▸ Image sets with object changes
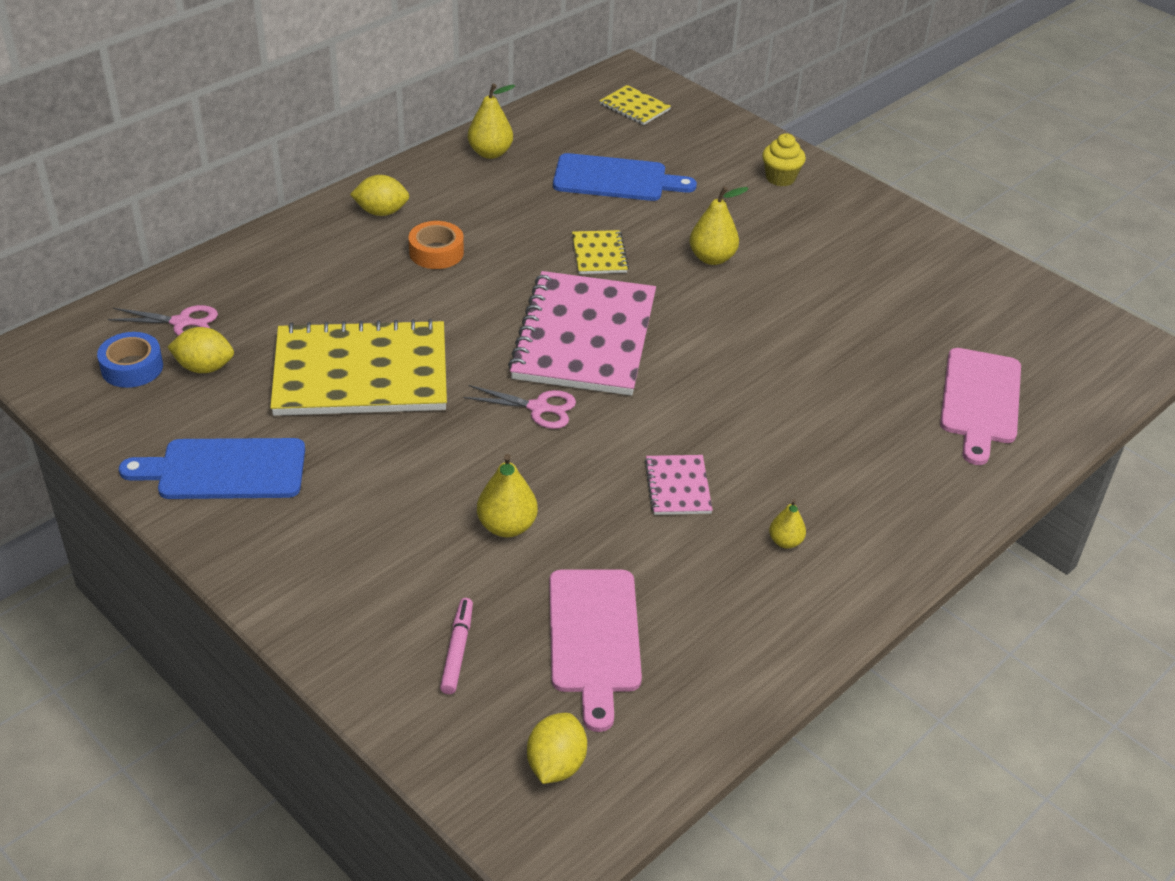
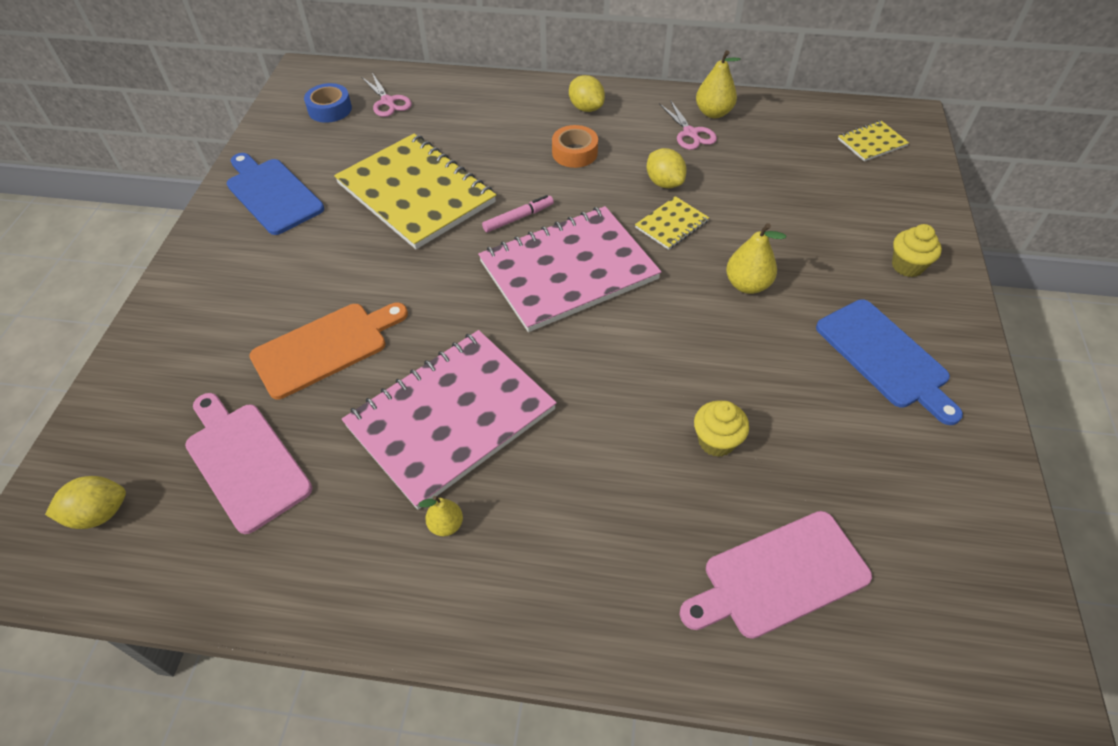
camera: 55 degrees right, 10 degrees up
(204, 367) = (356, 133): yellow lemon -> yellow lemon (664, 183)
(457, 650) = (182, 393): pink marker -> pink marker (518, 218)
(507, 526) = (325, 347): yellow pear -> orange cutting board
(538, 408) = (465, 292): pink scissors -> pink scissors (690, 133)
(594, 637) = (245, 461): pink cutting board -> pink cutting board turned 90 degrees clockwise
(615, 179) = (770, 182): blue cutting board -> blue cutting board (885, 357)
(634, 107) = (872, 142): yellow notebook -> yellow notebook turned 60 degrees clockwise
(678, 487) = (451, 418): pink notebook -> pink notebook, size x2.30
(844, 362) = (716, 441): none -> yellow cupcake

▸ EXERCISE BRIEF
Set down all records verbatim, omitting images.

▸ SOLUTION FOR THIS EXERCISE
camera: 55 degrees right, 10 degrees up
(204, 367) = (356, 133): yellow lemon -> yellow lemon (664, 183)
(457, 650) = (182, 393): pink marker -> pink marker (518, 218)
(507, 526) = (325, 347): yellow pear -> orange cutting board
(538, 408) = (465, 292): pink scissors -> pink scissors (690, 133)
(594, 637) = (245, 461): pink cutting board -> pink cutting board turned 90 degrees clockwise
(615, 179) = (770, 182): blue cutting board -> blue cutting board (885, 357)
(634, 107) = (872, 142): yellow notebook -> yellow notebook turned 60 degrees clockwise
(678, 487) = (451, 418): pink notebook -> pink notebook, size x2.30
(844, 362) = (716, 441): none -> yellow cupcake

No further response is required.